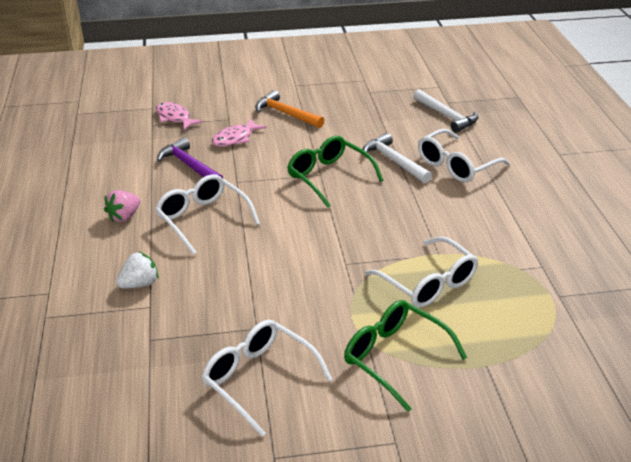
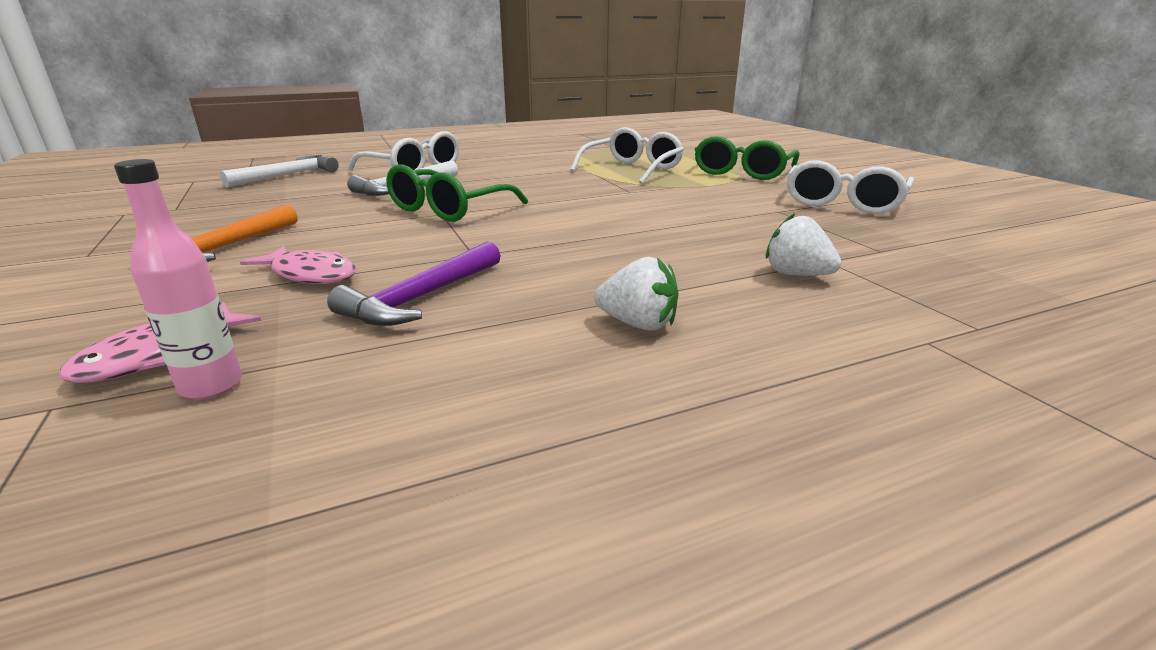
camera: 105 degrees left, 10 degrees down
(124, 217) = (638, 324): pink strawberry -> white strawberry
(146, 129) = (211, 386): none -> pink bottle
(203, 219) = (597, 261): white glasses -> none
○ ○ ○ ○ ○ ○ ○
TASK OBJECTIVE> Reply with nothing except the number of lines in the listing above that include the string "white".

SOLUTION TO THE EXERCISE> 2